Data extracted from a collection:
□ □ □ □ □ □ □

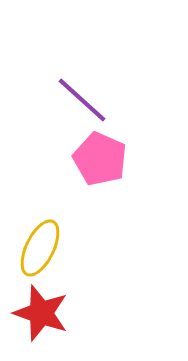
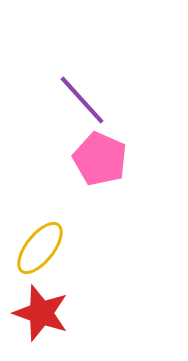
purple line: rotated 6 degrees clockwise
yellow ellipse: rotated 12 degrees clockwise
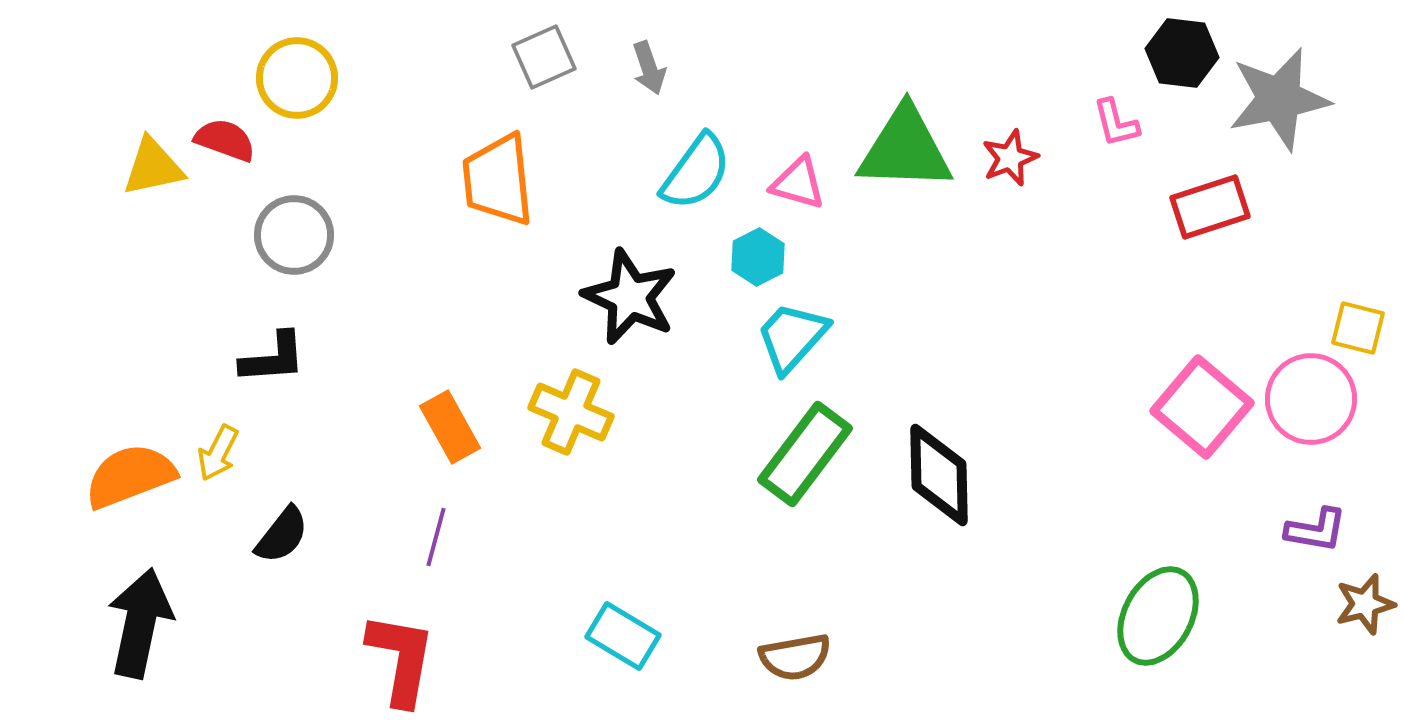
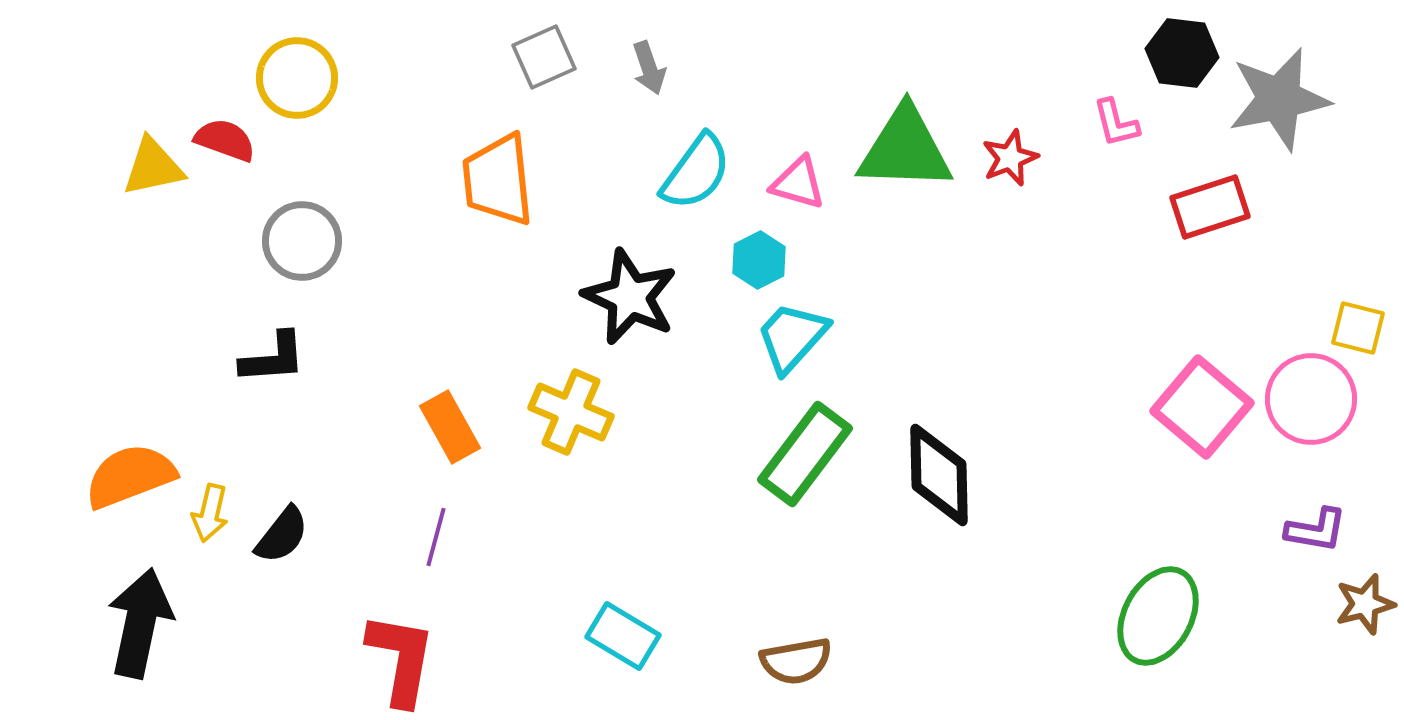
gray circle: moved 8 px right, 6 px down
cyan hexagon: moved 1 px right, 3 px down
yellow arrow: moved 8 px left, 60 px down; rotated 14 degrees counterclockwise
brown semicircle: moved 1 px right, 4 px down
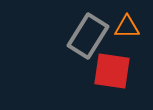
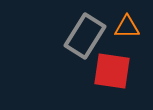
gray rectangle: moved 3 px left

□ □ □ □ □ □ □

Task description:
The reply has to reproduce every line above verbatim and contain no pictures.

Exercise solution:
purple line: rotated 6 degrees clockwise
yellow ellipse: rotated 12 degrees clockwise
gray circle: moved 8 px right, 6 px down
cyan hexagon: moved 1 px right, 3 px down
yellow arrow: moved 8 px left, 60 px down; rotated 14 degrees counterclockwise
brown semicircle: moved 1 px right, 4 px down
gray rectangle: moved 3 px left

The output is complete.